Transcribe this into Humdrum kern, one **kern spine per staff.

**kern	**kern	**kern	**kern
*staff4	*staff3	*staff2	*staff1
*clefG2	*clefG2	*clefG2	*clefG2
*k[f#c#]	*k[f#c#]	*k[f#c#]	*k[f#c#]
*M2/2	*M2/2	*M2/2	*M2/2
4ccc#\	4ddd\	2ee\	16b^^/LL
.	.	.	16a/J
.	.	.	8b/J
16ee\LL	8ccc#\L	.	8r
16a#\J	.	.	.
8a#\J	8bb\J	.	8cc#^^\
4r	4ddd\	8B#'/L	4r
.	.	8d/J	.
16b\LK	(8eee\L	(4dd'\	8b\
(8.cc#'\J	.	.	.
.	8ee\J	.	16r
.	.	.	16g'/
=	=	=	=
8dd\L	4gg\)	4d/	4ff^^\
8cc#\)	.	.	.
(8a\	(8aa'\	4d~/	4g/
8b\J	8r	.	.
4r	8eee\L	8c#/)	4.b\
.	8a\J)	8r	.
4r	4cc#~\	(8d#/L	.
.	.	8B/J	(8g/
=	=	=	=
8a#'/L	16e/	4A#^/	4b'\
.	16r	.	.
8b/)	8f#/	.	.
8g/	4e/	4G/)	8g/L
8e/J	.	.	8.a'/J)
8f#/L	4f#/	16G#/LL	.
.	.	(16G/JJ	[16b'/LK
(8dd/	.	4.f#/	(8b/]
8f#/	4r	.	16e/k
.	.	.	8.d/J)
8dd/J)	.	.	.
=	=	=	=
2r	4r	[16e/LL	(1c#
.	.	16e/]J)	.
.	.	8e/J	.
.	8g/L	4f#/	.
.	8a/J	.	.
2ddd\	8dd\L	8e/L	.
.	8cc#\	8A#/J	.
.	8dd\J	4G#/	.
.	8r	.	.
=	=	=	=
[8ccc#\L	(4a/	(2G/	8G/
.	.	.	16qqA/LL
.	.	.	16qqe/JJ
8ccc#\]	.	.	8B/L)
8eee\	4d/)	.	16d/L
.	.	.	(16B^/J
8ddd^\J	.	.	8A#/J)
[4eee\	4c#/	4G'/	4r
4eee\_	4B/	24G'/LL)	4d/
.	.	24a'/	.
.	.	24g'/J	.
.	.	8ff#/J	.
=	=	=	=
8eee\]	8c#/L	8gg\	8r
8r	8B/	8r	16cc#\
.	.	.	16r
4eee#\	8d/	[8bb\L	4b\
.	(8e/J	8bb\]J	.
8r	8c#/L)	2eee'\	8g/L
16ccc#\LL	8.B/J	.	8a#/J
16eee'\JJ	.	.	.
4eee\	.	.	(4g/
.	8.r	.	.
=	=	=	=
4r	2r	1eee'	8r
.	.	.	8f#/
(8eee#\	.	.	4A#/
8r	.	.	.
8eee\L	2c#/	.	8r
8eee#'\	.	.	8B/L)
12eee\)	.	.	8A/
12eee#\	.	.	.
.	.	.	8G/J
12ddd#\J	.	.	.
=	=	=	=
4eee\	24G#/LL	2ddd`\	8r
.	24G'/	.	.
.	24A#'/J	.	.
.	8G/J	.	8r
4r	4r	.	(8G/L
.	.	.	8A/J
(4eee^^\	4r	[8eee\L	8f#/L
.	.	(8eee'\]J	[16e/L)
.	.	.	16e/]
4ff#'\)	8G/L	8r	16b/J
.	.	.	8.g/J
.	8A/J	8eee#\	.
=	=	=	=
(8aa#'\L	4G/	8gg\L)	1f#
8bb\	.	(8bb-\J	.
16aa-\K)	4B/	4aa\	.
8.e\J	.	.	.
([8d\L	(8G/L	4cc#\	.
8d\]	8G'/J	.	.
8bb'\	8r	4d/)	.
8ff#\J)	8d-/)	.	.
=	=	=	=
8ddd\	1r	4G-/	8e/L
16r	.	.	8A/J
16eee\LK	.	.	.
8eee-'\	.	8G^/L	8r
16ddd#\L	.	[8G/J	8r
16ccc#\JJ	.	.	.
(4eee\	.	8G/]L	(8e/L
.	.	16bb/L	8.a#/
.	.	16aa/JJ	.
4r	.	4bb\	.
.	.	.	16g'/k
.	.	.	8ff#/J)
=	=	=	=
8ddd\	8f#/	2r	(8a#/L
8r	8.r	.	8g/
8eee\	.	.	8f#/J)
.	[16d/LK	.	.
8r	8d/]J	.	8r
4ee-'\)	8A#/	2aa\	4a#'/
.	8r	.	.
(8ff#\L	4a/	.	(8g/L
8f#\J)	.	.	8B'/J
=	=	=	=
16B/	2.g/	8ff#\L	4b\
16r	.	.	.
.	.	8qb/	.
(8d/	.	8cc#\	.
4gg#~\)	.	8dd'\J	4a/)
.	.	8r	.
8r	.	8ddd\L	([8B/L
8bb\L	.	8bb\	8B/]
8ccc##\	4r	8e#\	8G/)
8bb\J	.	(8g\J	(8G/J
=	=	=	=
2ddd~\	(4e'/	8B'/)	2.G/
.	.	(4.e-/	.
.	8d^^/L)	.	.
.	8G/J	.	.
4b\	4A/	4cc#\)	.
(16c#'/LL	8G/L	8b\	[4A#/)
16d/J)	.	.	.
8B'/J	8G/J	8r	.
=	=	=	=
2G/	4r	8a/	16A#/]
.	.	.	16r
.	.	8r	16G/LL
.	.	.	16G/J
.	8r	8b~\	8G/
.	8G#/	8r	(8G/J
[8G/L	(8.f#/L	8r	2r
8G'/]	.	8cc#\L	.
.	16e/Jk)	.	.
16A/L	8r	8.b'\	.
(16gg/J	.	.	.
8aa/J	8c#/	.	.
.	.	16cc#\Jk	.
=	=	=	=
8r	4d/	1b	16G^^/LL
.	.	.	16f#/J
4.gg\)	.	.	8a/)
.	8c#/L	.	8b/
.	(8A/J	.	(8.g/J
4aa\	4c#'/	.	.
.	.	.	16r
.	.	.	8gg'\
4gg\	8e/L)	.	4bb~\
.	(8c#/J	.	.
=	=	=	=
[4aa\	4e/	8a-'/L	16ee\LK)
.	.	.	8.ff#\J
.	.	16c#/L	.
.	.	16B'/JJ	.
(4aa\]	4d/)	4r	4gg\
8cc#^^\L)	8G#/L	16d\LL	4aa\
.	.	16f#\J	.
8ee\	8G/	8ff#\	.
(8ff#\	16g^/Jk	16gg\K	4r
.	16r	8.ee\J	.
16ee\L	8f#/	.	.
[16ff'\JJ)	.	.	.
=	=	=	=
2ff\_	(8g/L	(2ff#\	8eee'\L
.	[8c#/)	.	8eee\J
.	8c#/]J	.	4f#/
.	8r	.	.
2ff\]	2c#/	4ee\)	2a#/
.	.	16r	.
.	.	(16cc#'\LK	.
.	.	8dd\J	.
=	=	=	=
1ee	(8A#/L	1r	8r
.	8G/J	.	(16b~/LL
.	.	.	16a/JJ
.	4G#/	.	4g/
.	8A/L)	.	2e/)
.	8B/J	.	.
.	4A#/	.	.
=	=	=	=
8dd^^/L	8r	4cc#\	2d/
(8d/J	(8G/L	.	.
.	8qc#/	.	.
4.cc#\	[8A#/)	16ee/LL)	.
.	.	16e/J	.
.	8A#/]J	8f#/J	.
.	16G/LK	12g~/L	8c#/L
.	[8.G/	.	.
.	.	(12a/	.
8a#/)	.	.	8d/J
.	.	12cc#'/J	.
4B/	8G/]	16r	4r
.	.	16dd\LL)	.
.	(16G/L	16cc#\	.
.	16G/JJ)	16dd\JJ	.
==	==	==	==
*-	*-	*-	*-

* * *

▶ Brief: List each line of the material above that contains the word "kern".

▶ Task result:
Transcribe this into Humdrum kern, one **kern spine per staff.
**kern	**kern	**kern	**kern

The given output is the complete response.